Text and element pointing records
= = = =

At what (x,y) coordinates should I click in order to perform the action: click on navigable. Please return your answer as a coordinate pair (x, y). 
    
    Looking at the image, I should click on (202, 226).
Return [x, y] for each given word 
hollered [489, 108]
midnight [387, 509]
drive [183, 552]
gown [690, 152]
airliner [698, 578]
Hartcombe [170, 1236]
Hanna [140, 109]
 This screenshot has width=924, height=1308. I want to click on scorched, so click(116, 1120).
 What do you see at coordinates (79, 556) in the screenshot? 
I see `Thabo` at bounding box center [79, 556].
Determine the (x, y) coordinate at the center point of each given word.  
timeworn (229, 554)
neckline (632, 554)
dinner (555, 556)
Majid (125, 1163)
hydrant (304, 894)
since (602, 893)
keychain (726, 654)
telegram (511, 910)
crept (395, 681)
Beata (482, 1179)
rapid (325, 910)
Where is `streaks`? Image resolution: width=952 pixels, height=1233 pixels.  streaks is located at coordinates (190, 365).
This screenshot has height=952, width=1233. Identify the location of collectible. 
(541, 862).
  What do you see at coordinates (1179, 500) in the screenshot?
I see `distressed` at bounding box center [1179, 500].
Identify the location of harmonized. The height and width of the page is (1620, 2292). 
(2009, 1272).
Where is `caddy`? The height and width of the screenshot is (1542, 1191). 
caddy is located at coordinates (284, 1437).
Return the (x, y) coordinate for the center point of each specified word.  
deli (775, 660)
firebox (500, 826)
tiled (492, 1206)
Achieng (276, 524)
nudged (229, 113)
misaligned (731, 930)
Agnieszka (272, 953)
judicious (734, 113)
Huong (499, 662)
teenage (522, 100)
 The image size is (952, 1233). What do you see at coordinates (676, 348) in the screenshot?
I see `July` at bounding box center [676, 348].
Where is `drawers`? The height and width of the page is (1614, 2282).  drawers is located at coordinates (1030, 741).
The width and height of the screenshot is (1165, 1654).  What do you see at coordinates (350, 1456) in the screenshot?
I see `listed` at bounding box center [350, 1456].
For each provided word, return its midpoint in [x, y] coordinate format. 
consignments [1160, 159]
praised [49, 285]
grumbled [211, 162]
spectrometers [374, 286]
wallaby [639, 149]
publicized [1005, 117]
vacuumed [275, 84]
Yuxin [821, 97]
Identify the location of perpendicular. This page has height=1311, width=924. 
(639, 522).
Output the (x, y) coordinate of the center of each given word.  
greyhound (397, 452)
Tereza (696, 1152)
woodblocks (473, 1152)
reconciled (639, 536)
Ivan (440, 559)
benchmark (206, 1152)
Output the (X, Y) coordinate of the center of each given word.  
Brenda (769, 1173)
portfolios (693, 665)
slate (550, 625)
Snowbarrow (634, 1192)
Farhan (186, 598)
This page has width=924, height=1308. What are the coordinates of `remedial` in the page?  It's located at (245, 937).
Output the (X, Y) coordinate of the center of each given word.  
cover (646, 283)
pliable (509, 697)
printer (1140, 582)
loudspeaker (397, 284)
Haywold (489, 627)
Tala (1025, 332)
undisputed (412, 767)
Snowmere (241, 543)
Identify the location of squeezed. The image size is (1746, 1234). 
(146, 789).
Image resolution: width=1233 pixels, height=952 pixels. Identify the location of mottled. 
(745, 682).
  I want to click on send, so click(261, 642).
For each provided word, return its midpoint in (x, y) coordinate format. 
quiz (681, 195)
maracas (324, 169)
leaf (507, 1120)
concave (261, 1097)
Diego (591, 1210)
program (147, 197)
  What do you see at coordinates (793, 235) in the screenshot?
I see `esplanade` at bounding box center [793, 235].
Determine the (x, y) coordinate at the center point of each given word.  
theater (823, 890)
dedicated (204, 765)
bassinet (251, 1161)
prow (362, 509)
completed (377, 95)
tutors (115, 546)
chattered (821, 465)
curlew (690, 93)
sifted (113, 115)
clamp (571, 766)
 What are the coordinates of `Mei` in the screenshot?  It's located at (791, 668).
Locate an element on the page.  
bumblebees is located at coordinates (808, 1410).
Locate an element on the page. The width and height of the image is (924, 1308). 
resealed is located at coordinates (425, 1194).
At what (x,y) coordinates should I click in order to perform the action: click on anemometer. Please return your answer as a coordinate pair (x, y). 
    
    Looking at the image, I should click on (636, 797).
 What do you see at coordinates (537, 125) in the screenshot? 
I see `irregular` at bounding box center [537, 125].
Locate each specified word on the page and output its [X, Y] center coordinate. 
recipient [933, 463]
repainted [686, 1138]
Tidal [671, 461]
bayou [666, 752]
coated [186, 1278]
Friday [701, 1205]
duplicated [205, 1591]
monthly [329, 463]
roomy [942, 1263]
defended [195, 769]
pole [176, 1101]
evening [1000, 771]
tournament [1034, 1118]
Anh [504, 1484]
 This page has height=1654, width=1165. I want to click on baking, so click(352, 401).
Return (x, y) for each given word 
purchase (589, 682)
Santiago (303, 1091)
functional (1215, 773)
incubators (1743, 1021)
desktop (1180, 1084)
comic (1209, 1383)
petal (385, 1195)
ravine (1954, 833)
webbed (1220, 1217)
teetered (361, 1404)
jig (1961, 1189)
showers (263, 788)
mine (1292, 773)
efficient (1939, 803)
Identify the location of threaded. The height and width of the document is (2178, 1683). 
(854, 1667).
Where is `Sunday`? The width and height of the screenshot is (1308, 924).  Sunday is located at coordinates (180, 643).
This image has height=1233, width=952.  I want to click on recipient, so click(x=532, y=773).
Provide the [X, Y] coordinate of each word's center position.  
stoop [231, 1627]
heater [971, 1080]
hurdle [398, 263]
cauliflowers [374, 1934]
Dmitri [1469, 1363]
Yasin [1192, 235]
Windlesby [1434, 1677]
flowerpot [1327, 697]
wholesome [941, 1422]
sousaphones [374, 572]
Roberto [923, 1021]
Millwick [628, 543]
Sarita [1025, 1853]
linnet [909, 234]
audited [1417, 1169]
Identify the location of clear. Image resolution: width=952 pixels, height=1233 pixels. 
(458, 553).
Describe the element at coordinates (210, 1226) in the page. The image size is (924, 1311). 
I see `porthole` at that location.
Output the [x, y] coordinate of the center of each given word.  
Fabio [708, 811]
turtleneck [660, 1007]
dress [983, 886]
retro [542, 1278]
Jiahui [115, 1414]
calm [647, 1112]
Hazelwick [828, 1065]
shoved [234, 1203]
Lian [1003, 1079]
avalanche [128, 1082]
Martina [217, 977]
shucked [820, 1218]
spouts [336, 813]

= = = =

## Set problem
Render the lines of the material above as a JSON list of strings, one string per line, leaving out blank lines.

## Response to the exercise
[
  "At what (x,y) coordinates should I click in order to perform the action: click on navigable. Please return your answer as a coordinate pair (x, y). ",
  "    Looking at the image, I should click on (202, 226).",
  "Return [x, y] for each given word ",
  "hollered [489, 108]",
  "midnight [387, 509]",
  "drive [183, 552]",
  "gown [690, 152]",
  "airliner [698, 578]",
  "Hartcombe [170, 1236]",
  "Hanna [140, 109]",
  " This screenshot has width=924, height=1308. I want to click on scorched, so click(116, 1120).",
  " What do you see at coordinates (79, 556) in the screenshot? ",
  "I see `Thabo` at bounding box center [79, 556].",
  "Determine the (x, y) coordinate at the center point of each given word.  ",
  "timeworn (229, 554)",
  "neckline (632, 554)",
  "dinner (555, 556)",
  "Majid (125, 1163)",
  "hydrant (304, 894)",
  "since (602, 893)",
  "keychain (726, 654)",
  "telegram (511, 910)",
  "crept (395, 681)",
  "Beata (482, 1179)",
  "rapid (325, 910)",
  "Where is `streaks`? Image resolution: width=952 pixels, height=1233 pixels.  streaks is located at coordinates (190, 365).",
  "This screenshot has height=952, width=1233. Identify the location of collectible. ",
  "(541, 862).",
  "  What do you see at coordinates (1179, 500) in the screenshot?",
  "I see `distressed` at bounding box center [1179, 500].",
  "Identify the location of harmonized. The height and width of the page is (1620, 2292). ",
  "(2009, 1272).",
  "Where is `caddy`? The height and width of the screenshot is (1542, 1191). ",
  "caddy is located at coordinates (284, 1437).",
  "Return the (x, y) coordinate for the center point of each specified word.  ",
  "deli (775, 660)",
  "firebox (500, 826)",
  "tiled (492, 1206)",
  "Achieng (276, 524)",
  "nudged (229, 113)",
  "misaligned (731, 930)",
  "Agnieszka (272, 953)",
  "judicious (734, 113)",
  "Huong (499, 662)",
  "teenage (522, 100)",
  " The image size is (952, 1233). What do you see at coordinates (676, 348) in the screenshot?",
  "I see `July` at bounding box center [676, 348].",
  "Where is `drawers`? The height and width of the page is (1614, 2282).  drawers is located at coordinates (1030, 741).",
  "The width and height of the screenshot is (1165, 1654).  What do you see at coordinates (350, 1456) in the screenshot?",
  "I see `listed` at bounding box center [350, 1456].",
  "For each provided word, return its midpoint in [x, y] coordinate format. ",
  "consignments [1160, 159]",
  "praised [49, 285]",
  "grumbled [211, 162]",
  "spectrometers [374, 286]",
  "wallaby [639, 149]",
  "publicized [1005, 117]",
  "vacuumed [275, 84]",
  "Yuxin [821, 97]",
  "Identify the location of perpendicular. This page has height=1311, width=924. ",
  "(639, 522).",
  "Output the (x, y) coordinate of the center of each given word.  ",
  "greyhound (397, 452)",
  "Tereza (696, 1152)",
  "woodblocks (473, 1152)",
  "reconciled (639, 536)",
  "Ivan (440, 559)",
  "benchmark (206, 1152)",
  "Output the (X, Y) coordinate of the center of each given word.  ",
  "Brenda (769, 1173)",
  "portfolios (693, 665)",
  "slate (550, 625)",
  "Snowbarrow (634, 1192)",
  "Farhan (186, 598)",
  "This page has width=924, height=1308. What are the coordinates of `remedial` in the page?  It's located at (245, 937).",
  "Output the (X, Y) coordinate of the center of each given word.  ",
  "cover (646, 283)",
  "pliable (509, 697)",
  "printer (1140, 582)",
  "loudspeaker (397, 284)",
  "Haywold (489, 627)",
  "Tala (1025, 332)",
  "undisputed (412, 767)",
  "Snowmere (241, 543)",
  "Identify the location of squeezed. The image size is (1746, 1234). ",
  "(146, 789).",
  "Image resolution: width=1233 pixels, height=952 pixels. Identify the location of mottled. ",
  "(745, 682).",
  "  I want to click on send, so click(261, 642).",
  "For each provided word, return its midpoint in (x, y) coordinate format. ",
  "quiz (681, 195)",
  "maracas (324, 169)",
  "leaf (507, 1120)",
  "concave (261, 1097)",
  "Diego (591, 1210)",
  "program (147, 197)",
  "  What do you see at coordinates (793, 235) in the screenshot?",
  "I see `esplanade` at bounding box center [793, 235].",
  "Determine the (x, y) coordinate at the center point of each given word.  ",
  "theater (823, 890)",
  "dedicated (204, 765)",
  "bassinet (251, 1161)",
  "prow (362, 509)",
  "completed (377, 95)",
  "tutors (115, 546)",
  "chattered (821, 465)",
  "curlew (690, 93)",
  "sifted (113, 115)",
  "clamp (571, 766)",
  " What are the coordinates of `Mei` in the screenshot?  It's located at (791, 668).",
  "Locate an element on the page.  ",
  "bumblebees is located at coordinates (808, 1410).",
  "Locate an element on the page. The width and height of the image is (924, 1308). ",
  "resealed is located at coordinates (425, 1194).",
  "At what (x,y) coordinates should I click in order to perform the action: click on anemometer. Please return your answer as a coordinate pair (x, y). ",
  "    Looking at the image, I should click on (636, 797).",
  " What do you see at coordinates (537, 125) in the screenshot? ",
  "I see `irregular` at bounding box center [537, 125].",
  "Locate each specified word on the page and output its [X, Y] center coordinate. ",
  "recipient [933, 463]",
  "repainted [686, 1138]",
  "Tidal [671, 461]",
  "bayou [666, 752]",
  "coated [186, 1278]",
  "Friday [701, 1205]",
  "duplicated [205, 1591]",
  "monthly [329, 463]",
  "roomy [942, 1263]",
  "defended [195, 769]",
  "pole [176, 1101]",
  "evening [1000, 771]",
  "tournament [1034, 1118]",
  "Anh [504, 1484]",
  " This page has height=1654, width=1165. I want to click on baking, so click(352, 401).",
  "Return (x, y) for each given word ",
  "purchase (589, 682)",
  "Santiago (303, 1091)",
  "functional (1215, 773)",
  "incubators (1743, 1021)",
  "desktop (1180, 1084)",
  "comic (1209, 1383)",
  "petal (385, 1195)",
  "ravine (1954, 833)",
  "webbed (1220, 1217)",
  "teetered (361, 1404)",
  "jig (1961, 1189)",
  "showers (263, 788)",
  "mine (1292, 773)",
  "efficient (1939, 803)",
  "Identify the location of threaded. The height and width of the document is (2178, 1683). ",
  "(854, 1667).",
  "Where is `Sunday`? The width and height of the screenshot is (1308, 924).  Sunday is located at coordinates (180, 643).",
  "This image has height=1233, width=952.  I want to click on recipient, so click(x=532, y=773).",
  "Provide the [X, Y] coordinate of each word's center position.  ",
  "stoop [231, 1627]",
  "heater [971, 1080]",
  "hurdle [398, 263]",
  "cauliflowers [374, 1934]",
  "Dmitri [1469, 1363]",
  "Yasin [1192, 235]",
  "Windlesby [1434, 1677]",
  "flowerpot [1327, 697]",
  "wholesome [941, 1422]",
  "sousaphones [374, 572]",
  "Roberto [923, 1021]",
  "Millwick [628, 543]",
  "Sarita [1025, 1853]",
  "linnet [909, 234]",
  "audited [1417, 1169]",
  "Identify the location of clear. Image resolution: width=952 pixels, height=1233 pixels. ",
  "(458, 553).",
  "Describe the element at coordinates (210, 1226) in the page. The image size is (924, 1311). ",
  "I see `porthole` at that location.",
  "Output the [x, y] coordinate of the center of each given word.  ",
  "Fabio [708, 811]",
  "turtleneck [660, 1007]",
  "dress [983, 886]",
  "retro [542, 1278]",
  "Jiahui [115, 1414]",
  "calm [647, 1112]",
  "Hazelwick [828, 1065]",
  "shoved [234, 1203]",
  "Lian [1003, 1079]",
  "avalanche [128, 1082]",
  "Martina [217, 977]",
  "shucked [820, 1218]",
  "spouts [336, 813]"
]